▶ _ASSIGNMENT_: Give the data again, word for word.

##### RECORDS FOR PROCESSING #####

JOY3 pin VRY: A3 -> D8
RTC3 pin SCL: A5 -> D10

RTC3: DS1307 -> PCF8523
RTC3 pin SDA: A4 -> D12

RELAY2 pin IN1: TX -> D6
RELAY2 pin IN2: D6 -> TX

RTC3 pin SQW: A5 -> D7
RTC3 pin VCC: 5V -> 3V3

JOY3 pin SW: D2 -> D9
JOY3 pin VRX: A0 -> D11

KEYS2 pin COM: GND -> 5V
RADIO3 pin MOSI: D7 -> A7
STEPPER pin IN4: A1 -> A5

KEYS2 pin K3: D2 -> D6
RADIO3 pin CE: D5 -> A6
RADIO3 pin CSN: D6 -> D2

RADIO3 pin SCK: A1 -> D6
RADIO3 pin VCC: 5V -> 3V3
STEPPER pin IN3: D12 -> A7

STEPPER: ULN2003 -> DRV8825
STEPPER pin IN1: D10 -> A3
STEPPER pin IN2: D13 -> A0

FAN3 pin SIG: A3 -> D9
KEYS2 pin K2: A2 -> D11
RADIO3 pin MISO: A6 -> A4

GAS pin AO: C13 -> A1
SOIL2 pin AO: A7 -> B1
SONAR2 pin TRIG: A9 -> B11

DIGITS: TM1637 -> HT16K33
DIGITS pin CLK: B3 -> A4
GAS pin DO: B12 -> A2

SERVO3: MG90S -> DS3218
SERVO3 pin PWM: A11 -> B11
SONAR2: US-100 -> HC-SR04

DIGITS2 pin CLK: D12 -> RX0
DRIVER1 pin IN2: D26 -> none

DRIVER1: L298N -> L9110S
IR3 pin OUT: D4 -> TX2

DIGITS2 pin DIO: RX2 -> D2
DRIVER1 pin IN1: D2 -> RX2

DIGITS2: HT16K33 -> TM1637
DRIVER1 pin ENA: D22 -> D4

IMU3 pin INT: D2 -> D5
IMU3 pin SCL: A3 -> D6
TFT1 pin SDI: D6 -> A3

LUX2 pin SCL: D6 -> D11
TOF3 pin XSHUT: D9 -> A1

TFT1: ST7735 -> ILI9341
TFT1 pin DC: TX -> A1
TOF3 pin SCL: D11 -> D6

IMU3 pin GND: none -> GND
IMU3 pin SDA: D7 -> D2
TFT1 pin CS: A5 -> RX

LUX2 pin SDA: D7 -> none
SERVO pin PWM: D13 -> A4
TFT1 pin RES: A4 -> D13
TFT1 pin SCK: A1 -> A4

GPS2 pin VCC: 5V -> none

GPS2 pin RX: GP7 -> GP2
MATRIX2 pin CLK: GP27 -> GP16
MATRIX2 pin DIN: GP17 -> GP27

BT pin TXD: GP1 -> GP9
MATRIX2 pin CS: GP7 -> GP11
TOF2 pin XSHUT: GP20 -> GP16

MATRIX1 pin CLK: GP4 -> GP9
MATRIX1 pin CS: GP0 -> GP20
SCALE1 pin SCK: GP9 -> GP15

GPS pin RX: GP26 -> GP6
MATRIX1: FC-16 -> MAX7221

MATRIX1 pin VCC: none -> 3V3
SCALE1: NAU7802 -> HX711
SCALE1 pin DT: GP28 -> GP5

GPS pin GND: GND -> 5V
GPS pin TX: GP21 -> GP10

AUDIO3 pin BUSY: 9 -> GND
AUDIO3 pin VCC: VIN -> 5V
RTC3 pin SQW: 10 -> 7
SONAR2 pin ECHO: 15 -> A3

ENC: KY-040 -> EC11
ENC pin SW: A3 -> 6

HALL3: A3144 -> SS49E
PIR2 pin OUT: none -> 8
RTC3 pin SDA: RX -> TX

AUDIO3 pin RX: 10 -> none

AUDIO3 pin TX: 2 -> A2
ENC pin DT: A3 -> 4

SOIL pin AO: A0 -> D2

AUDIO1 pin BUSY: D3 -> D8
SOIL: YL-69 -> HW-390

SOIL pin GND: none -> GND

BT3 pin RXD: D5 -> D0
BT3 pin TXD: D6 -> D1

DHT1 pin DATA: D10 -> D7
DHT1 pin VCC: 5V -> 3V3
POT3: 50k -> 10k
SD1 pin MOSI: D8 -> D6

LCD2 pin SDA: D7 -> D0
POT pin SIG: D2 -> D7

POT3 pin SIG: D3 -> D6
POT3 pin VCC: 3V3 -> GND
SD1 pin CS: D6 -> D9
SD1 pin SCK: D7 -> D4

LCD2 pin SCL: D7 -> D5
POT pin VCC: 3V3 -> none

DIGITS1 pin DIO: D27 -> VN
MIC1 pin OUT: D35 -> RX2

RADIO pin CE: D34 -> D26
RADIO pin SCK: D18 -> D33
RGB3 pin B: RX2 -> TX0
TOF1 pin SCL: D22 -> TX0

#####

▶ _TASK RESULT_:
JOY3 pin VRY: A3 -> D8
RTC3 pin SCL: A5 -> D10

RTC3: DS1307 -> PCF8523
RTC3 pin SDA: A4 -> D12

RELAY2 pin IN1: TX -> D6
RELAY2 pin IN2: D6 -> TX

RTC3 pin SQW: A5 -> D7
RTC3 pin VCC: 5V -> 3V3

JOY3 pin SW: D2 -> D9
JOY3 pin VRX: A0 -> D11

KEYS2 pin COM: GND -> 5V
RADIO3 pin MOSI: D7 -> A7
STEPPER pin IN4: A1 -> A5

KEYS2 pin K3: D2 -> D6
RADIO3 pin CE: D5 -> A6
RADIO3 pin CSN: D6 -> D2

RADIO3 pin SCK: A1 -> D6
RADIO3 pin VCC: 5V -> 3V3
STEPPER pin IN3: D12 -> A7

STEPPER: ULN2003 -> DRV8825
STEPPER pin IN1: D10 -> A3
STEPPER pin IN2: D13 -> A0

FAN3 pin SIG: A3 -> D9
KEYS2 pin K2: A2 -> D11
RADIO3 pin MISO: A6 -> A4

GAS pin AO: C13 -> A1
SOIL2 pin AO: A7 -> B1
SONAR2 pin TRIG: A9 -> B11

DIGITS: TM1637 -> HT16K33
DIGITS pin CLK: B3 -> A4
GAS pin DO: B12 -> A2

SERVO3: MG90S -> DS3218
SERVO3 pin PWM: A11 -> B11
SONAR2: US-100 -> HC-SR04

DIGITS2 pin CLK: D12 -> RX0
DRIVER1 pin IN2: D26 -> none

DRIVER1: L298N -> L9110S
IR3 pin OUT: D4 -> TX2

DIGITS2 pin DIO: RX2 -> D2
DRIVER1 pin IN1: D2 -> RX2

DIGITS2: HT16K33 -> TM1637
DRIVER1 pin ENA: D22 -> D4

IMU3 pin INT: D2 -> D5
IMU3 pin SCL: A3 -> D6
TFT1 pin SDI: D6 -> A3

LUX2 pin SCL: D6 -> D11
TOF3 pin XSHUT: D9 -> A1

TFT1: ST7735 -> ILI9341
TFT1 pin DC: TX -> A1
TOF3 pin SCL: D11 -> D6

IMU3 pin GND: none -> GND
IMU3 pin SDA: D7 -> D2
TFT1 pin CS: A5 -> RX

LUX2 pin SDA: D7 -> none
SERVO pin PWM: D13 -> A4
TFT1 pin RES: A4 -> D13
TFT1 pin SCK: A1 -> A4

GPS2 pin VCC: 5V -> none

GPS2 pin RX: GP7 -> GP2
MATRIX2 pin CLK: GP27 -> GP16
MATRIX2 pin DIN: GP17 -> GP27

BT pin TXD: GP1 -> GP9
MATRIX2 pin CS: GP7 -> GP11
TOF2 pin XSHUT: GP20 -> GP16

MATRIX1 pin CLK: GP4 -> GP9
MATRIX1 pin CS: GP0 -> GP20
SCALE1 pin SCK: GP9 -> GP15

GPS pin RX: GP26 -> GP6
MATRIX1: FC-16 -> MAX7221

MATRIX1 pin VCC: none -> 3V3
SCALE1: NAU7802 -> HX711
SCALE1 pin DT: GP28 -> GP5

GPS pin GND: GND -> 5V
GPS pin TX: GP21 -> GP10

AUDIO3 pin BUSY: 9 -> GND
AUDIO3 pin VCC: VIN -> 5V
RTC3 pin SQW: 10 -> 7
SONAR2 pin ECHO: 15 -> A3

ENC: KY-040 -> EC11
ENC pin SW: A3 -> 6

HALL3: A3144 -> SS49E
PIR2 pin OUT: none -> 8
RTC3 pin SDA: RX -> TX

AUDIO3 pin RX: 10 -> none

AUDIO3 pin TX: 2 -> A2
ENC pin DT: A3 -> 4

SOIL pin AO: A0 -> D2

AUDIO1 pin BUSY: D3 -> D8
SOIL: YL-69 -> HW-390

SOIL pin GND: none -> GND

BT3 pin RXD: D5 -> D0
BT3 pin TXD: D6 -> D1

DHT1 pin DATA: D10 -> D7
DHT1 pin VCC: 5V -> 3V3
POT3: 50k -> 10k
SD1 pin MOSI: D8 -> D6

LCD2 pin SDA: D7 -> D0
POT pin SIG: D2 -> D7

POT3 pin SIG: D3 -> D6
POT3 pin VCC: 3V3 -> GND
SD1 pin CS: D6 -> D9
SD1 pin SCK: D7 -> D4

LCD2 pin SCL: D7 -> D5
POT pin VCC: 3V3 -> none

DIGITS1 pin DIO: D27 -> VN
MIC1 pin OUT: D35 -> RX2

RADIO pin CE: D34 -> D26
RADIO pin SCK: D18 -> D33
RGB3 pin B: RX2 -> TX0
TOF1 pin SCL: D22 -> TX0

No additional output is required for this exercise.